■ ENTRIES SUPPLIED:
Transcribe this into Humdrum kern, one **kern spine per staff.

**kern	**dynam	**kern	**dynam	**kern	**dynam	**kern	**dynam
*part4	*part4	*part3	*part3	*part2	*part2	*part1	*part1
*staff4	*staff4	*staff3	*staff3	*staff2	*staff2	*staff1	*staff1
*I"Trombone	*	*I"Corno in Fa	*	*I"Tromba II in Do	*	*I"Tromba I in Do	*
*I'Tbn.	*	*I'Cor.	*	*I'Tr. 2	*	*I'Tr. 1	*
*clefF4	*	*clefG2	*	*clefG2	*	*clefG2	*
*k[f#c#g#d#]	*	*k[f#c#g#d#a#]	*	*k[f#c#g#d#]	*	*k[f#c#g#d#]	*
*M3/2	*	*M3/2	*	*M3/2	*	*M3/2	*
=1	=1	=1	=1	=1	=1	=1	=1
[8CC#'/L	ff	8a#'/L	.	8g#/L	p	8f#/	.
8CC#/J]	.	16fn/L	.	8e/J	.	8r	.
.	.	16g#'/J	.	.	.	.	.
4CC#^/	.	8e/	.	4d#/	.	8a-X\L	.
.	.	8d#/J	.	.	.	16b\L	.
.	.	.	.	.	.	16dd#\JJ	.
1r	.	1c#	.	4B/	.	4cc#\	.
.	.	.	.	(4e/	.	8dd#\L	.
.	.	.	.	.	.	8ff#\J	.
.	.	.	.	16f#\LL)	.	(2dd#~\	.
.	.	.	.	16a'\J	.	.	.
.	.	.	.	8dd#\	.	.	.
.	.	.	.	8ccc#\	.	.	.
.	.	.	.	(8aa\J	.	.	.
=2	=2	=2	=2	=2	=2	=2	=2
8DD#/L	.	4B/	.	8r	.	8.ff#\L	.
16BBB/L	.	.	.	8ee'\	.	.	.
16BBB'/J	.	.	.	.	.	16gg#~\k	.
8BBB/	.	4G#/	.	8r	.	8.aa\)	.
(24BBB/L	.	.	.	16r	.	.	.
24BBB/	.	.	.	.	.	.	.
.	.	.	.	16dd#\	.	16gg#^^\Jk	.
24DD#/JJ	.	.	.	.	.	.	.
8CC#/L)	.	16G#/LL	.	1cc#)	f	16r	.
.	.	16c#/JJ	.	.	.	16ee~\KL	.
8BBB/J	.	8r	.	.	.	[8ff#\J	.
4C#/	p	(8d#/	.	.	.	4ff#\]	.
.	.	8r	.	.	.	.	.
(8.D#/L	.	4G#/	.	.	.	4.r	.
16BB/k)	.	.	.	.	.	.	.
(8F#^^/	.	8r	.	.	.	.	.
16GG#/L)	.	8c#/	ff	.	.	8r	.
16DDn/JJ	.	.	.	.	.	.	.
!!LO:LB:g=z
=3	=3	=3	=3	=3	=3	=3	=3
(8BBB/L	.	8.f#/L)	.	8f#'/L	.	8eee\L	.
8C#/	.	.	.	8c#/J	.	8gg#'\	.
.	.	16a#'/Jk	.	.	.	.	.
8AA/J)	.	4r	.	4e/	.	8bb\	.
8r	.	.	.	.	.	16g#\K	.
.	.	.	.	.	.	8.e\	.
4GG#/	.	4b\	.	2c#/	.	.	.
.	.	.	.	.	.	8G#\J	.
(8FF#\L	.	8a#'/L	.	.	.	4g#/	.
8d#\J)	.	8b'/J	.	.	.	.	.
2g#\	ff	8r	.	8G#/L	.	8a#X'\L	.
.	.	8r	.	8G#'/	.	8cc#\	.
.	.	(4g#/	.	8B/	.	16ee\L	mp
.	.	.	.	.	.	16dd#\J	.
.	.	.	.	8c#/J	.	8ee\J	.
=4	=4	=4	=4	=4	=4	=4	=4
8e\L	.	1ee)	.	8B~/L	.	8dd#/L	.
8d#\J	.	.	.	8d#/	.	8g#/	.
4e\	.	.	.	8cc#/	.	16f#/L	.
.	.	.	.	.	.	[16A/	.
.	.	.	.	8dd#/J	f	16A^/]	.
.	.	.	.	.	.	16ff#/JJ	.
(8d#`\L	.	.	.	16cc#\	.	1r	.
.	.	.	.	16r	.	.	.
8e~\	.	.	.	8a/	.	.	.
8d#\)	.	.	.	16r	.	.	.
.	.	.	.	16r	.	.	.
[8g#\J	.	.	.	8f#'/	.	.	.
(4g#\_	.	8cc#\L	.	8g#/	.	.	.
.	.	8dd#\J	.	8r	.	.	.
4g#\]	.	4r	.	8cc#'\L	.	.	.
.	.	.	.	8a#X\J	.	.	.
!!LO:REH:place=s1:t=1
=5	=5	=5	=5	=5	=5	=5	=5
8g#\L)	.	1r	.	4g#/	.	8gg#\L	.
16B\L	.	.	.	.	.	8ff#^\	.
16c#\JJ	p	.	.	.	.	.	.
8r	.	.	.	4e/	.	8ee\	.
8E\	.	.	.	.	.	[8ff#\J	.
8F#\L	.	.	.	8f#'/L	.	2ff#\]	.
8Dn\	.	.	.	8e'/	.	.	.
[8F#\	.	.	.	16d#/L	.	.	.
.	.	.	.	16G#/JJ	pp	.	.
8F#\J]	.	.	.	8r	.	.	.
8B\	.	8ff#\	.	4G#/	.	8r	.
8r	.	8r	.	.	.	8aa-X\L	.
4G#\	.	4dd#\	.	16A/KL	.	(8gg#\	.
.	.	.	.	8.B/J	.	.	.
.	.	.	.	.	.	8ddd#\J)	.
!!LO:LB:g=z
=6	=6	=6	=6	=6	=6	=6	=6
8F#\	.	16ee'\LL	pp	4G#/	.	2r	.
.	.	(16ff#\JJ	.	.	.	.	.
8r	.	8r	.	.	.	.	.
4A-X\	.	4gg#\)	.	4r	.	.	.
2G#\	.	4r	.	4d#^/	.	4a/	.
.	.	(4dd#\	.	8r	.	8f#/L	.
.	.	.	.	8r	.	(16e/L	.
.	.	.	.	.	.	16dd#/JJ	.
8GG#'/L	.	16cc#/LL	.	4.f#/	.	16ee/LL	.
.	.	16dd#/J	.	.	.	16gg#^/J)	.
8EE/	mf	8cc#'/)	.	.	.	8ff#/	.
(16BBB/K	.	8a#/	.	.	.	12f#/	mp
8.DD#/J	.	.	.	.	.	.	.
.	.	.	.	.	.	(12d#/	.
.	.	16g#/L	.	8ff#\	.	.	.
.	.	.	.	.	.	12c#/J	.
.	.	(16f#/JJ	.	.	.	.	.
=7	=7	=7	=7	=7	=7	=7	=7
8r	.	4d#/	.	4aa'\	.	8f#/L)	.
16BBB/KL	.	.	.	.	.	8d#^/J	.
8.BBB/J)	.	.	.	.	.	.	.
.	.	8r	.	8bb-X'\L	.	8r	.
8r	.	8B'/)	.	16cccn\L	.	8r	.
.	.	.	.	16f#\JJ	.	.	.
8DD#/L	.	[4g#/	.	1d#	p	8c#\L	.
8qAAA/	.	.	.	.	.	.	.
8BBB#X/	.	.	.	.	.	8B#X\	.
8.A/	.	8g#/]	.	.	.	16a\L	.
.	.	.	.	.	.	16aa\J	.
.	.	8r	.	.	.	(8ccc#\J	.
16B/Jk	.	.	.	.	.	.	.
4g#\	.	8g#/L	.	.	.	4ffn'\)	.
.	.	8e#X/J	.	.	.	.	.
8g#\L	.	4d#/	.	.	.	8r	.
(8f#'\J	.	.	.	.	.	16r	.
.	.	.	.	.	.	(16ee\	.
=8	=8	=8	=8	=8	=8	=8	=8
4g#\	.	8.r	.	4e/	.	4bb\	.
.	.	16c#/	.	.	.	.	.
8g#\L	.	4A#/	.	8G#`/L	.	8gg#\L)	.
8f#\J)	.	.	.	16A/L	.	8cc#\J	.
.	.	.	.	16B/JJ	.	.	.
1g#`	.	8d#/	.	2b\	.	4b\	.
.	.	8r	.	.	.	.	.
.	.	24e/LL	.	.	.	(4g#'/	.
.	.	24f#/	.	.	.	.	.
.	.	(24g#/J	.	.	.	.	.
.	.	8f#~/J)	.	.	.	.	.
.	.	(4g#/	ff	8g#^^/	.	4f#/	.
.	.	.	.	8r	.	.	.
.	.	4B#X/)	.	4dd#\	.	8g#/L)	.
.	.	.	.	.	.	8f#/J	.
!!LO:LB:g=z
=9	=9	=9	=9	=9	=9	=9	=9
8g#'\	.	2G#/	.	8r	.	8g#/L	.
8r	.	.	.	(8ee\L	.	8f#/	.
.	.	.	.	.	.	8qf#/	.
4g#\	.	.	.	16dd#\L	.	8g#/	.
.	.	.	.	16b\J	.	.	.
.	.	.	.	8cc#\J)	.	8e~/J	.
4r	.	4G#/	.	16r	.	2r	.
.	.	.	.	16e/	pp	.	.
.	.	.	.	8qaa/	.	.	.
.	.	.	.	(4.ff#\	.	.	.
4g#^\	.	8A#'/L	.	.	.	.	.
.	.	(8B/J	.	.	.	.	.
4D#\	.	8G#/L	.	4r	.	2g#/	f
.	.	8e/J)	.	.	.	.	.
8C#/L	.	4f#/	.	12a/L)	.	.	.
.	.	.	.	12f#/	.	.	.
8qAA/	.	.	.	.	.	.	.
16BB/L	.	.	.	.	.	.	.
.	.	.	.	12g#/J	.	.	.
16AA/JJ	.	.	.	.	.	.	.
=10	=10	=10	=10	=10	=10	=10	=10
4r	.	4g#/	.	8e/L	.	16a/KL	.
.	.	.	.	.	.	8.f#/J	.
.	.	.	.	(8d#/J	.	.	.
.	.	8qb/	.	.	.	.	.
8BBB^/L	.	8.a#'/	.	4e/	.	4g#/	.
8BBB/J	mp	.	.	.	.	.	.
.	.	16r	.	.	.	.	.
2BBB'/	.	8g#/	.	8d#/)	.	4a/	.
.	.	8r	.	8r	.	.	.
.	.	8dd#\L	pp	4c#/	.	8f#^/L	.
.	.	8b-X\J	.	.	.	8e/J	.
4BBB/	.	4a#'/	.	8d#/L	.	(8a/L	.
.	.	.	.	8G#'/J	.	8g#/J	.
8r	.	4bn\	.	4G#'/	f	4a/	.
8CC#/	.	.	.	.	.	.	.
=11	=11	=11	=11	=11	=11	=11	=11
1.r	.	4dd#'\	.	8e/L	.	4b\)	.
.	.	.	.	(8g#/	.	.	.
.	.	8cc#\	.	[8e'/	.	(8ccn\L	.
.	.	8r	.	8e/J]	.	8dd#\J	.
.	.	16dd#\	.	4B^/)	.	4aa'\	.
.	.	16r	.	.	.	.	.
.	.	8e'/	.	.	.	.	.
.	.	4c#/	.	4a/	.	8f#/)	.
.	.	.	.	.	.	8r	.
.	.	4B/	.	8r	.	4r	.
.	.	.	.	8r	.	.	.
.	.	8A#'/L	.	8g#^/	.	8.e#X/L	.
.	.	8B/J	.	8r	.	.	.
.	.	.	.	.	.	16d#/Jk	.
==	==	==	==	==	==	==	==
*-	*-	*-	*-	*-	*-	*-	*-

■ THE REQUEST:
Please state how many lines in the records above contain the string "kern", replying with the number alone.

■ EXERCISE OUTPUT:
2